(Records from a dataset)
• • • •
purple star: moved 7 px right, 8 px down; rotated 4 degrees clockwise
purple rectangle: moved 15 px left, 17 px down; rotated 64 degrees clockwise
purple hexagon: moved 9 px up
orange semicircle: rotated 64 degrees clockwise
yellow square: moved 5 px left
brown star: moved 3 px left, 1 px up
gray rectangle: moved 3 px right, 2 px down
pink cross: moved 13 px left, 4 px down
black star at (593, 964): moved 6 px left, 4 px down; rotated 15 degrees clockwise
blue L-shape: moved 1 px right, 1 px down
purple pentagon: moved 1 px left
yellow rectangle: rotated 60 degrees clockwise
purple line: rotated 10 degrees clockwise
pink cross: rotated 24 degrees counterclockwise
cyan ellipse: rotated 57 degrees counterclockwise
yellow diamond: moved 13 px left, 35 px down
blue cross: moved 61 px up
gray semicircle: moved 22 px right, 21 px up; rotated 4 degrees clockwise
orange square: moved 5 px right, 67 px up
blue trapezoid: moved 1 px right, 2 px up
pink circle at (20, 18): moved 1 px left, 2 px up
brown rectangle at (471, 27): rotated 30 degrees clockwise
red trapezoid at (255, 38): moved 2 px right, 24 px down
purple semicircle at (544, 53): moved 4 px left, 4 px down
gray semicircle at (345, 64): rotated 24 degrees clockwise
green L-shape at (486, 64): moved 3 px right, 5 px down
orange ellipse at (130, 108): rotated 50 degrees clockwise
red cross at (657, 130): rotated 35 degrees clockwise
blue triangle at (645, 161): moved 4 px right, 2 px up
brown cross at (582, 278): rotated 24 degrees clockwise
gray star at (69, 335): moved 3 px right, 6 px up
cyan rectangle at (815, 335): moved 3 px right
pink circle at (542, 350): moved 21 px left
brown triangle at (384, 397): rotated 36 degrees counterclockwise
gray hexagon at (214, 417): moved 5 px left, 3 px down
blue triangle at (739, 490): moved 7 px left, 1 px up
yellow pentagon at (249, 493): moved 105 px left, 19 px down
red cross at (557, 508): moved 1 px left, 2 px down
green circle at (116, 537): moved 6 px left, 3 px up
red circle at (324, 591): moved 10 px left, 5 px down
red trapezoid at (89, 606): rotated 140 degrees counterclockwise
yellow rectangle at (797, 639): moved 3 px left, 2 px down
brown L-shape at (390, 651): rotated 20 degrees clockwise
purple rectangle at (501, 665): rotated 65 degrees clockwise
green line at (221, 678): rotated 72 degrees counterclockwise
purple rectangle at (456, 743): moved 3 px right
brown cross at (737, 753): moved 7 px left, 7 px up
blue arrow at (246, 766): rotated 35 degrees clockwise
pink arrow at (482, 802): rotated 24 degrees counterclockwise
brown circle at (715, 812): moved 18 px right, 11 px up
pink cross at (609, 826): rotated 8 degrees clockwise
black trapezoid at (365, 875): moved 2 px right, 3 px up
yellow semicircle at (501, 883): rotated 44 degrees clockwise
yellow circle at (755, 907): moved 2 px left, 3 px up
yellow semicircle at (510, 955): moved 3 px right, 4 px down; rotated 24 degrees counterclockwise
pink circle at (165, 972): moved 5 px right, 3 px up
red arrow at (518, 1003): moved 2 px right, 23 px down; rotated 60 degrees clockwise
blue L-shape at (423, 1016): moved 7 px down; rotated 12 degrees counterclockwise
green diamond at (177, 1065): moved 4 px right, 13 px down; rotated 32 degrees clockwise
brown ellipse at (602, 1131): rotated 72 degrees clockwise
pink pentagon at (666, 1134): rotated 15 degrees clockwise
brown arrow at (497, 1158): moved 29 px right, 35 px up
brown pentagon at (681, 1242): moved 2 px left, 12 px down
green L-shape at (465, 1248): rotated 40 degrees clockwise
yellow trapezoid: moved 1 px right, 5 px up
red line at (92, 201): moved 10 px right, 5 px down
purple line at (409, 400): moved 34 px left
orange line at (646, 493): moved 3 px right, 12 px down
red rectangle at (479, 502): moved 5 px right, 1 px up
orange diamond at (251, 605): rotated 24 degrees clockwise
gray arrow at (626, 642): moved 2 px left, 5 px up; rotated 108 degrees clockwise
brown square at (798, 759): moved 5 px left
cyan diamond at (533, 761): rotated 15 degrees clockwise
• • • •
Activity =>
Please find all lines of the entries that hold the string "semicircle" and copy them.

Completed exercise =>
orange semicircle: rotated 64 degrees clockwise
gray semicircle: moved 22 px right, 21 px up; rotated 4 degrees clockwise
purple semicircle at (544, 53): moved 4 px left, 4 px down
gray semicircle at (345, 64): rotated 24 degrees clockwise
yellow semicircle at (501, 883): rotated 44 degrees clockwise
yellow semicircle at (510, 955): moved 3 px right, 4 px down; rotated 24 degrees counterclockwise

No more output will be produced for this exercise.